An exact restatement of all the data is required, with the pictures left out.

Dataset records
=====
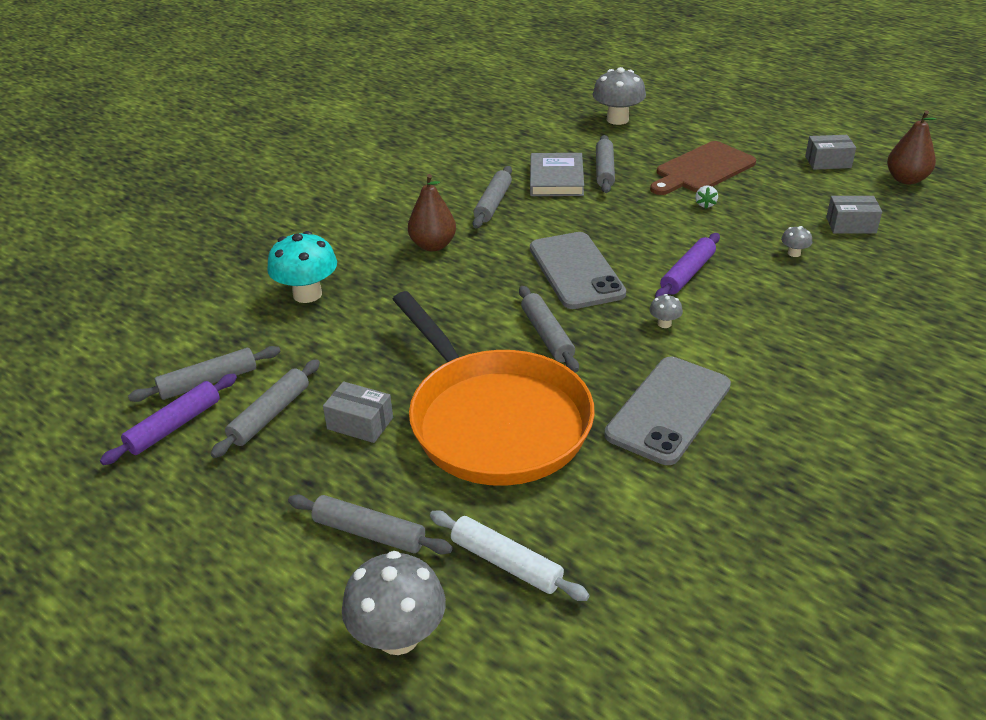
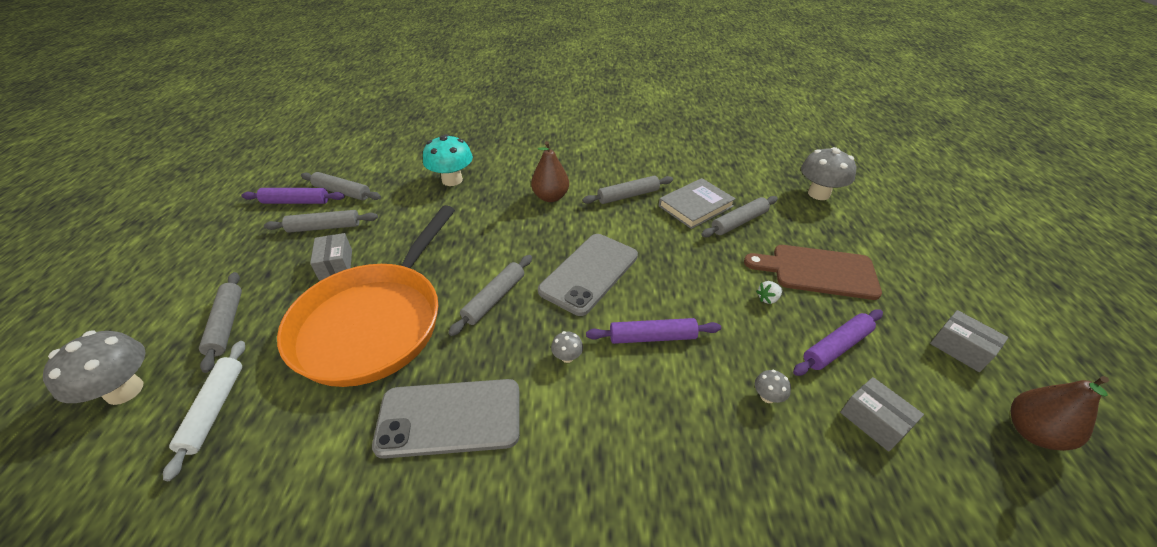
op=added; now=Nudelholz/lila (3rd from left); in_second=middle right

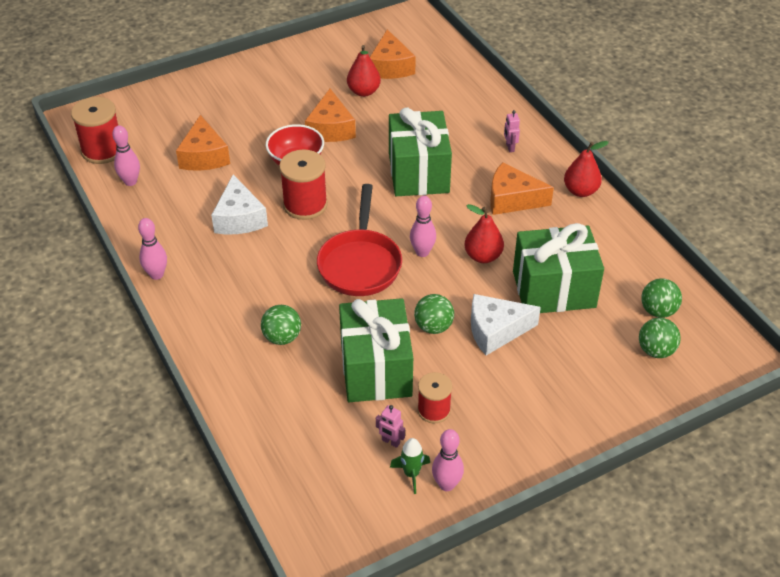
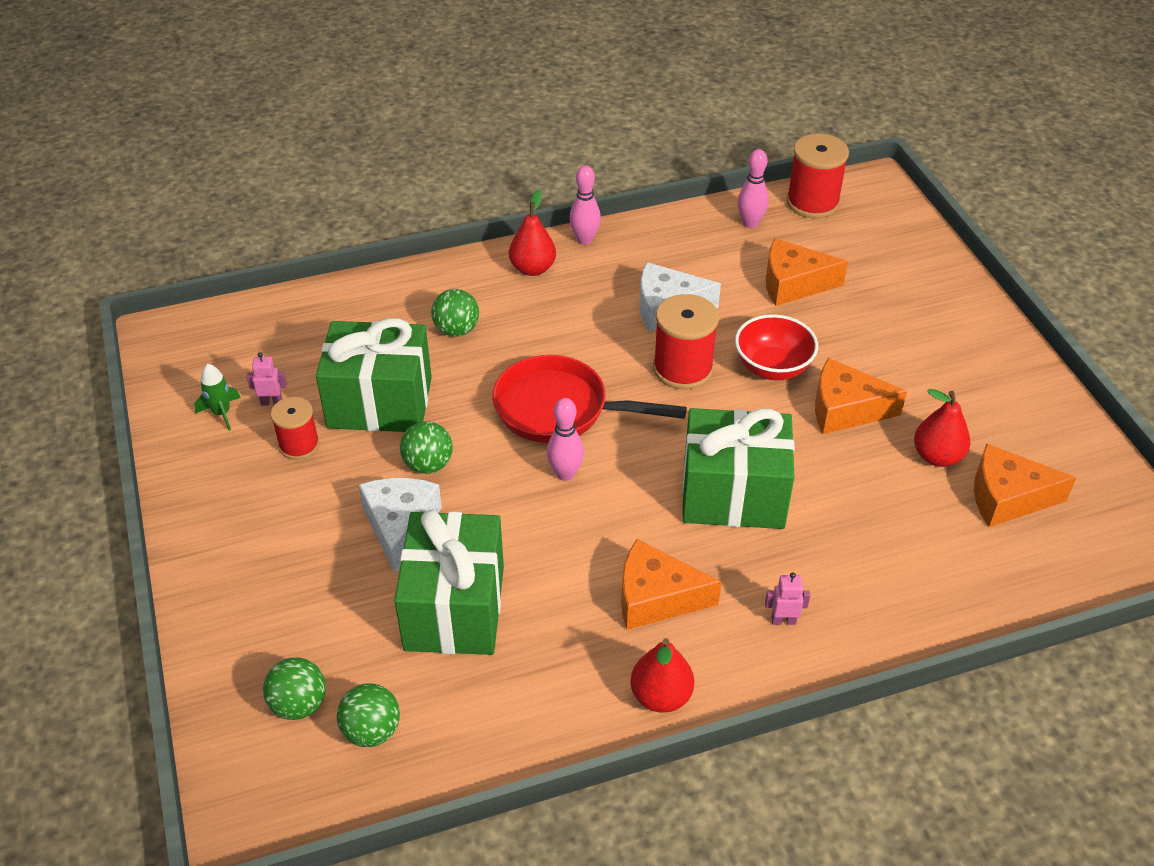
op=removed; was=Bowlingkegel/rosa (4th from left); in_first=bottom centre
op=moved; was=Birne/rot (2nd from left in the first image); now=Birne/rot (1st from left); in_first=centre; in_second=top centre
op=turned; was=Roboter/rosa (1st from left); in_first=bottom centre; in_second=middle left; clockwise=45
op=turned; was=Käse/orange (4th from left in the first image); in_first=top right; in_second=bottom centre; clockwise=-105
=====
Output of the task
op=added; now=Nudelholz/lila (3rd from left); in_second=middle right

op=removed; was=Bowlingkegel/rosa (4th from left); in_first=bottom centre
op=moved; was=Birne/rot (2nd from left in the first image); now=Birne/rot (1st from left); in_first=centre; in_second=top centre
op=turned; was=Roboter/rosa (1st from left); in_first=bottom centre; in_second=middle left; clockwise=45
op=turned; was=Käse/orange (4th from left in the first image); in_first=top right; in_second=bottom centre; clockwise=-105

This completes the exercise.